Your task:
Retype the following data exactly, but leave its pictures out.

+ + +

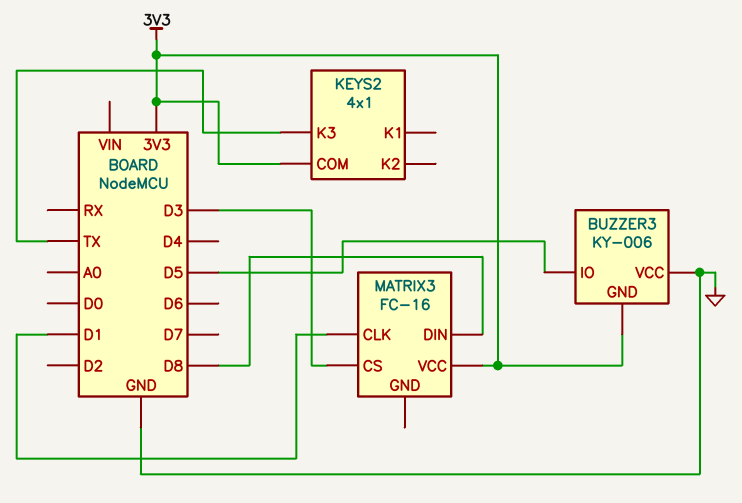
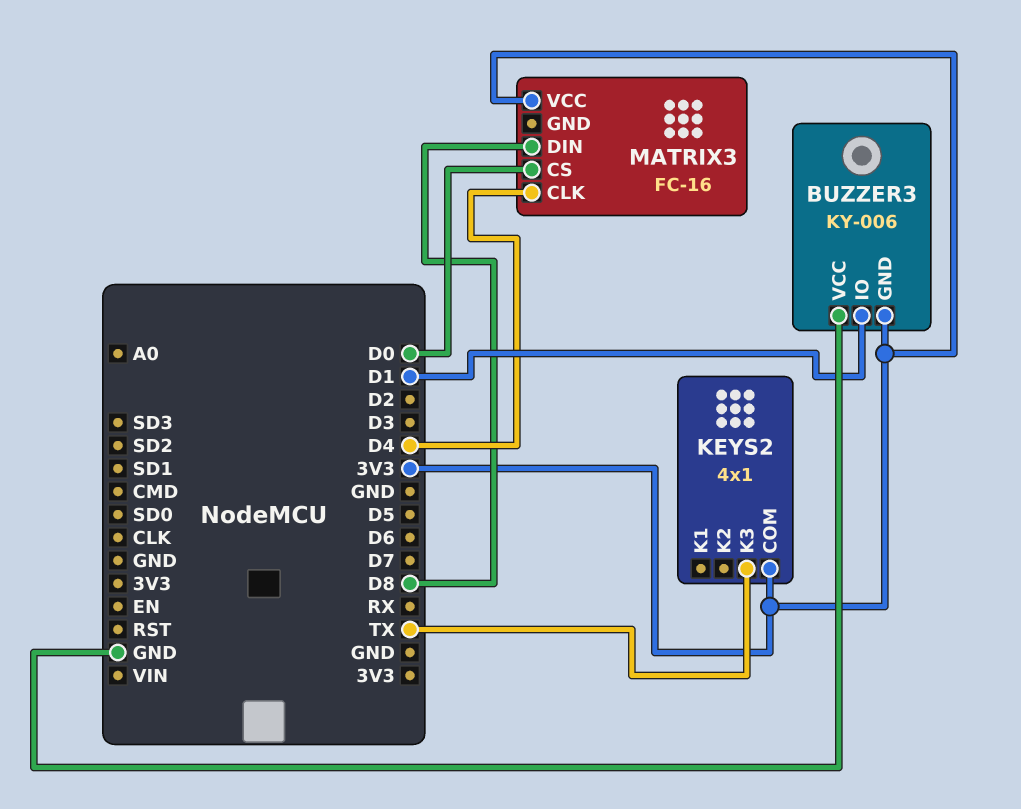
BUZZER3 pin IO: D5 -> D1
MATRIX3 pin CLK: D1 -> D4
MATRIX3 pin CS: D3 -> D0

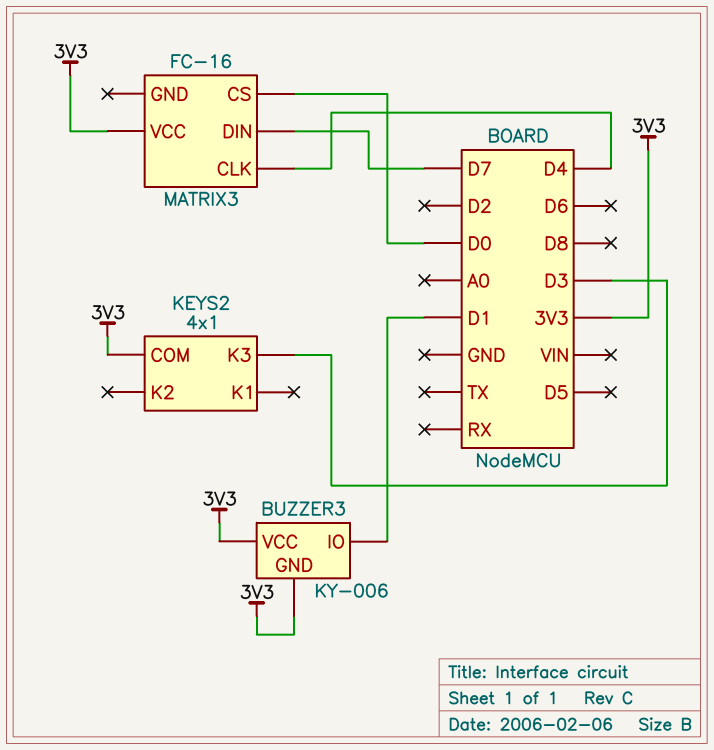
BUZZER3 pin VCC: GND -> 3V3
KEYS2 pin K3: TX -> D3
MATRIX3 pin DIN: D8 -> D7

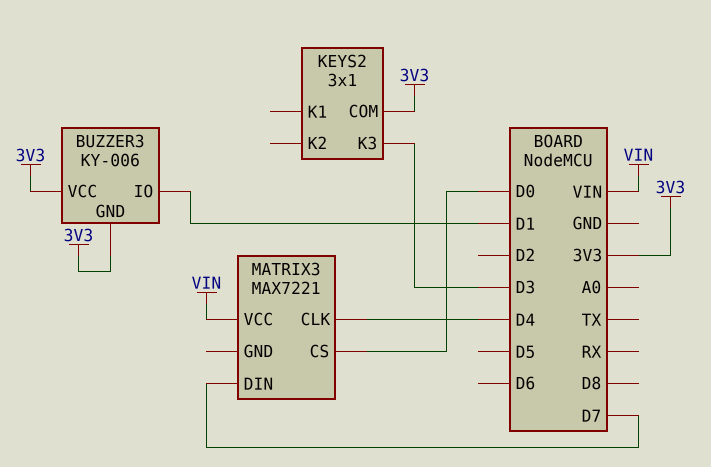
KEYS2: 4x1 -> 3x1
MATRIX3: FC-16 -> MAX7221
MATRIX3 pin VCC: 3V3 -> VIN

+ + +

Solution to this exercise:
BUZZER3 pin IO: D5 -> D1
MATRIX3 pin CLK: D1 -> D4
MATRIX3 pin CS: D3 -> D0

BUZZER3 pin VCC: GND -> 3V3
KEYS2 pin K3: TX -> D3
MATRIX3 pin DIN: D8 -> D7

KEYS2: 4x1 -> 3x1
MATRIX3: FC-16 -> MAX7221
MATRIX3 pin VCC: 3V3 -> VIN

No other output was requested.